→ Work request
Everything in the data that follows should be given again verbatim, except the images.

→ Available records
★ ★ ★ ★ ★

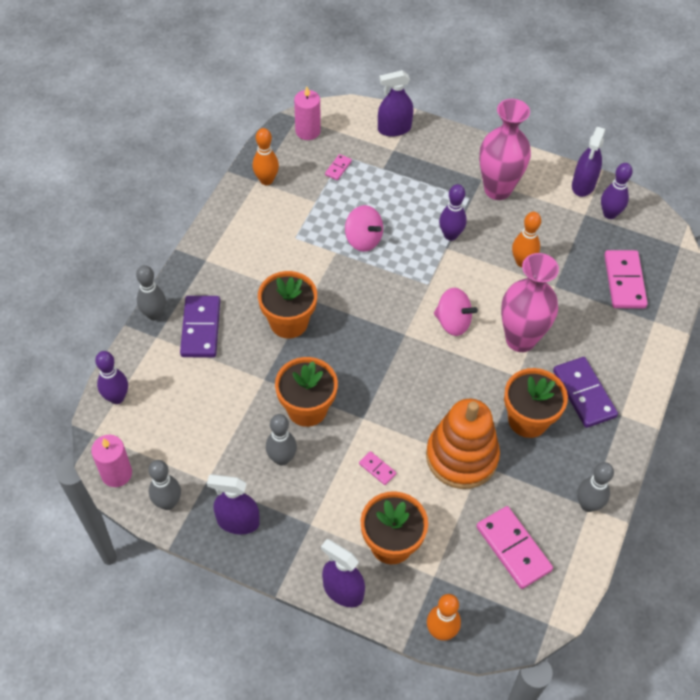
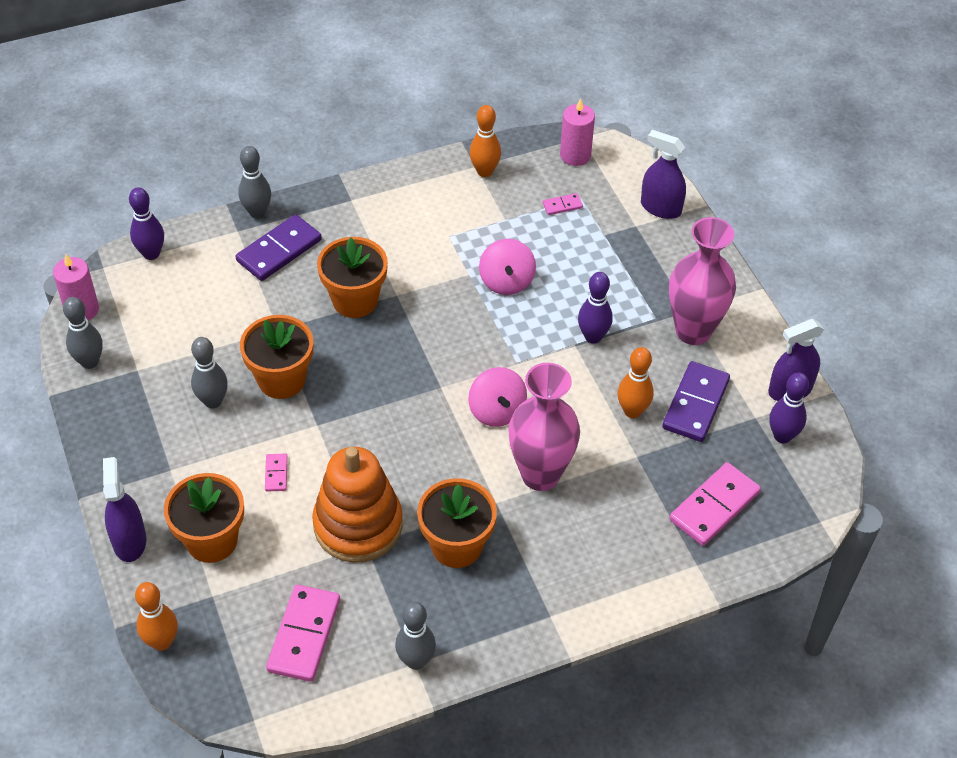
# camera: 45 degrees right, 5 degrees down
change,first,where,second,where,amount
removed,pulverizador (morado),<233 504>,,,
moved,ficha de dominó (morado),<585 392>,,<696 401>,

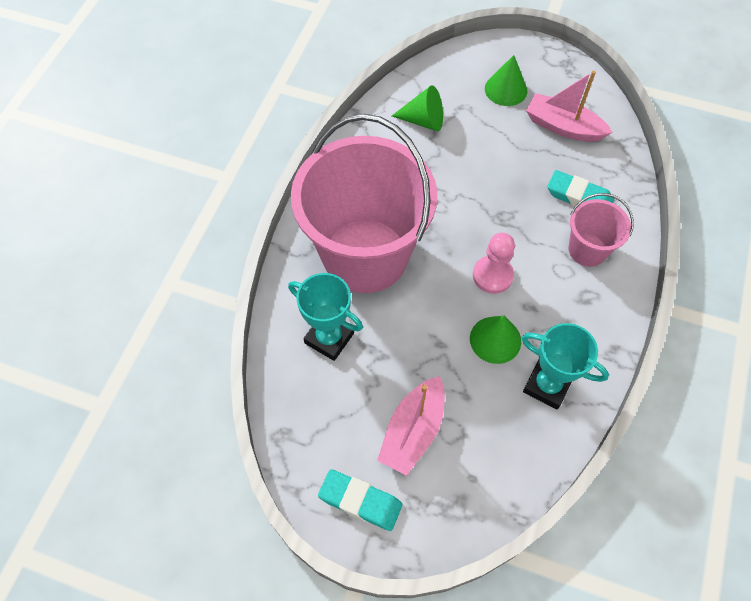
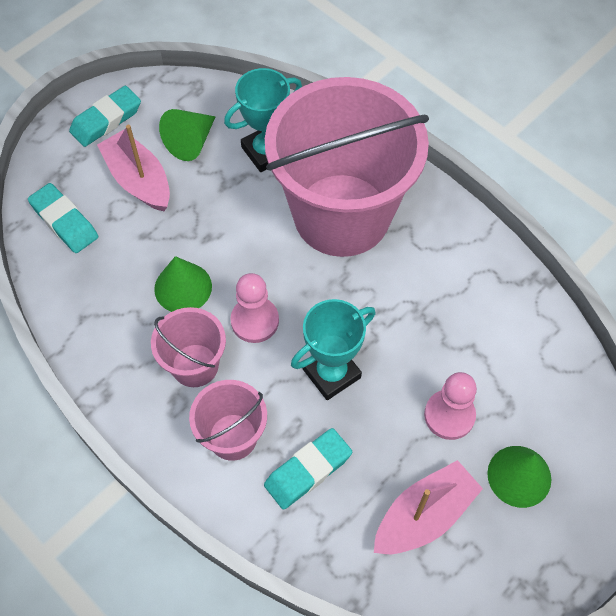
# camera: 115 degrees right, 0 degrees up
change,first,where,second,where,amount
moved,cono (verde),<417 108>,,<187 135>,
moved,trofeo (turquesa),<565 366>,,<333 349>,
added,,,goma de borrar (turquesa),<63 218>,
added,,,balde (rosa),<188 347>,
added,,,peón (rosa),<450 406>,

★ ★ ★ ★ ★

→ Result for this exercise
# camera: 45 degrees right, 5 degrees down
change,first,where,second,where,amount
removed,pulverizador (morado),<233 504>,,,
moved,ficha de dominó (morado),<585 392>,,<696 401>,

# camera: 115 degrees right, 0 degrees up
change,first,where,second,where,amount
moved,cono (verde),<417 108>,,<187 135>,
moved,trofeo (turquesa),<565 366>,,<333 349>,
added,,,goma de borrar (turquesa),<63 218>,
added,,,balde (rosa),<188 347>,
added,,,peón (rosa),<450 406>,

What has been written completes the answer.